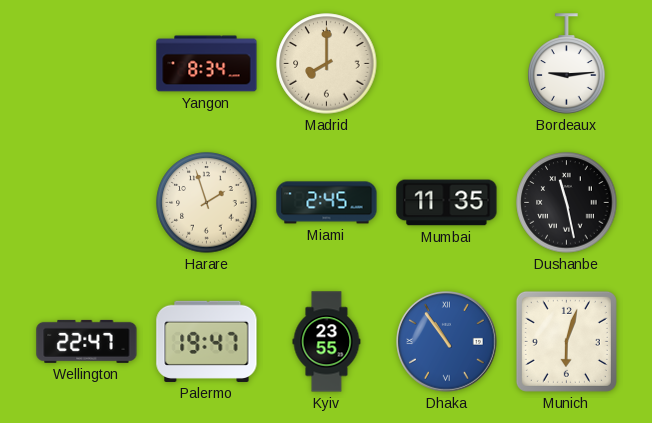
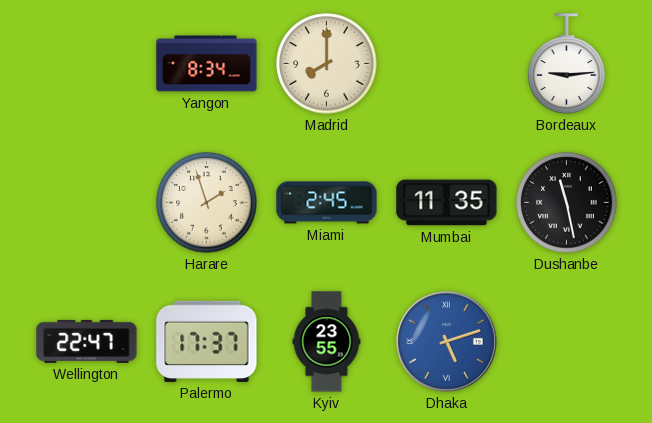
Palermo: 19:47 -> 17:37
Dhaka: 10:54 -> 5:12
Munich: 6:03 -> none
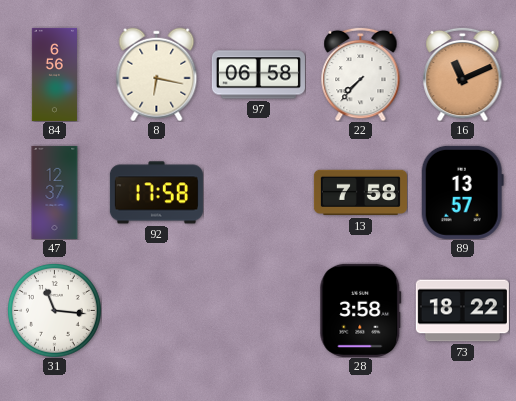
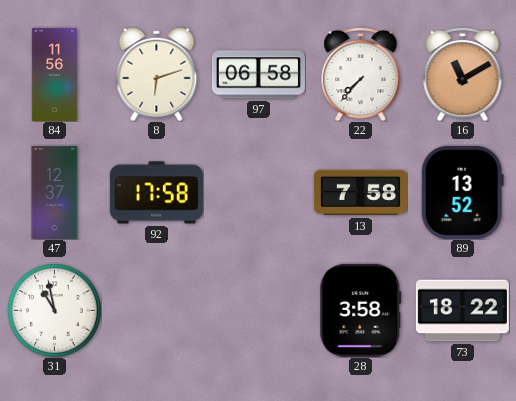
84: 6:56 -> 11:56
8: 6:17 -> 6:12
16: 11:11 -> 11:10
89: 13:57 -> 13:52
31: 11:16 -> 10:58
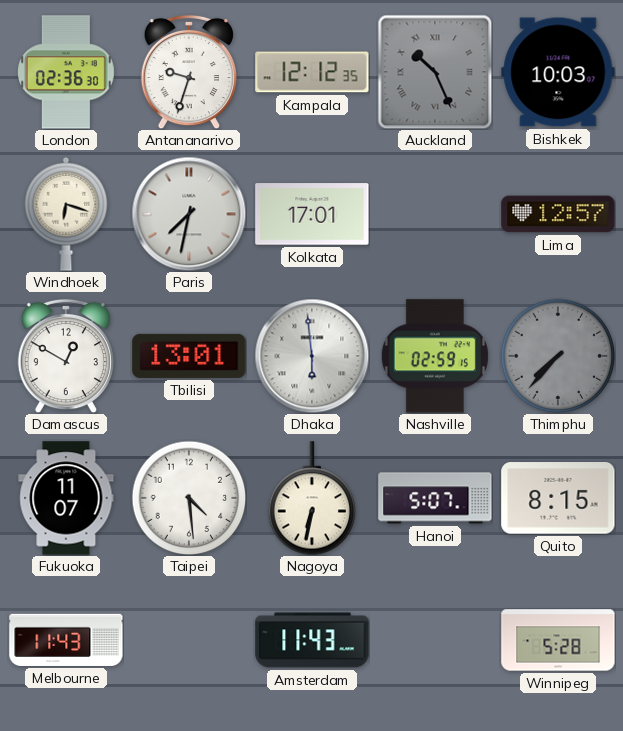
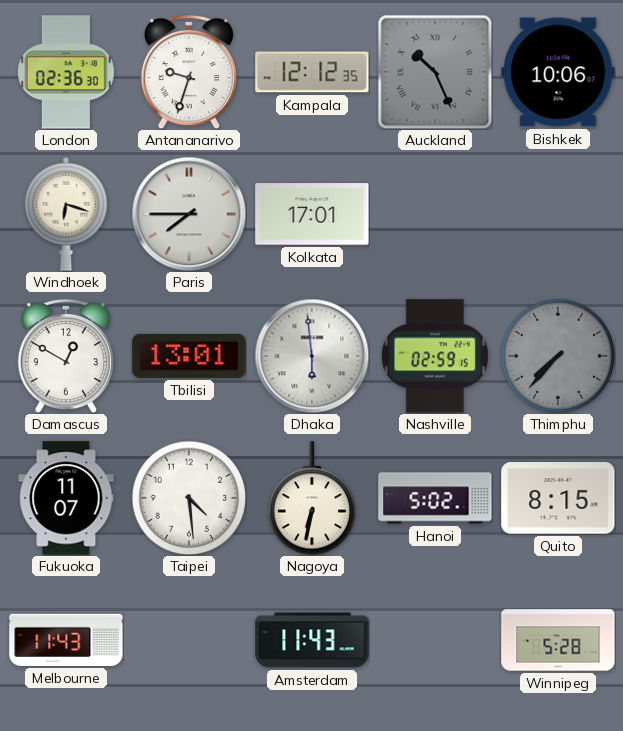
Bishkek: 10:03 -> 10:06
Paris: 7:32 -> 7:45
Lima: 12:57 -> none
Hanoi: 5:07 -> 5:02
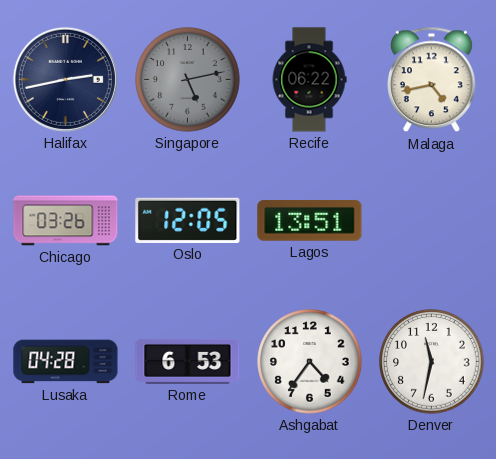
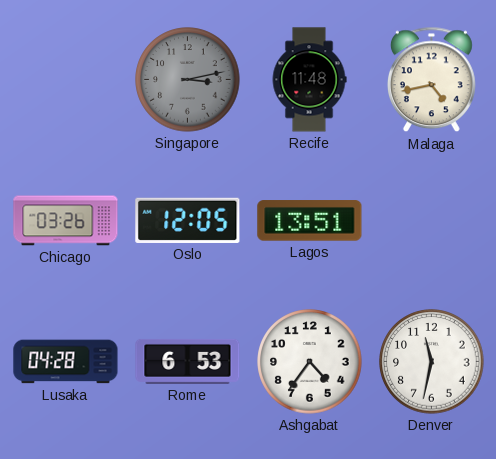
Halifax: 2:43 -> none
Singapore: 5:13 -> 3:13
Recife: 06:22 -> 11:48
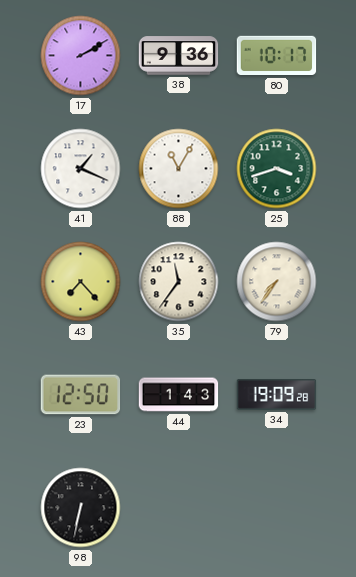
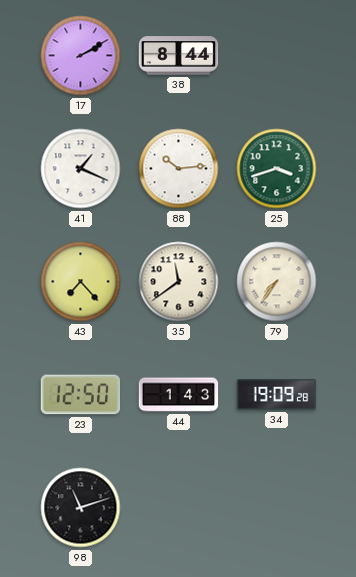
38: 9:36 -> 8:44
80: 10:17 -> none
88: 11:05 -> 10:14
35: 11:36 -> 11:39
98: 6:32 -> 11:12
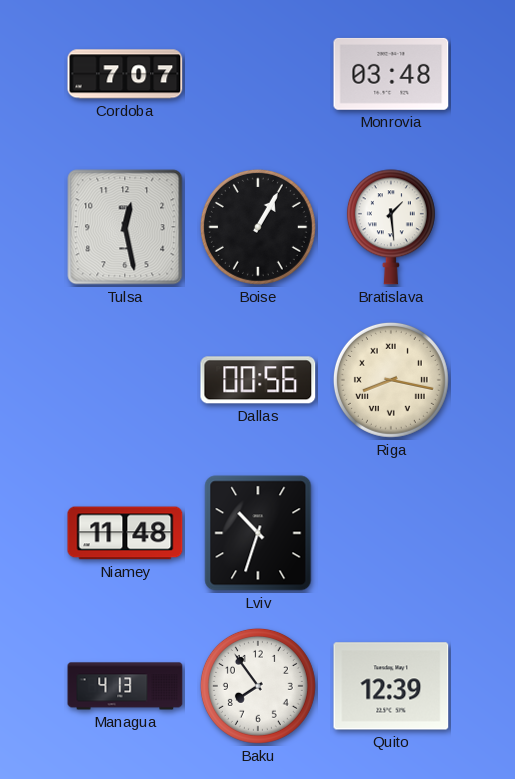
:::::
Given request ▸
Copy every line of text from the items above exactly as it appears, leaving out the pictures.

Solved exercise ▸
Palermo: 19:47 -> 17:37
Dhaka: 10:54 -> 5:12
Munich: 6:03 -> none
84: 6:56 -> 11:56
8: 6:17 -> 6:12
16: 11:11 -> 11:10
89: 13:57 -> 13:52
31: 11:16 -> 10:58
Bishkek: 10:03 -> 10:06
Paris: 7:32 -> 7:45
Lima: 12:57 -> none
Hanoi: 5:07 -> 5:02
Halifax: 2:43 -> none
Singapore: 5:13 -> 3:13
Recife: 06:22 -> 11:48
38: 9:36 -> 8:44
80: 10:17 -> none
88: 11:05 -> 10:14
35: 11:36 -> 11:39
98: 6:32 -> 11:12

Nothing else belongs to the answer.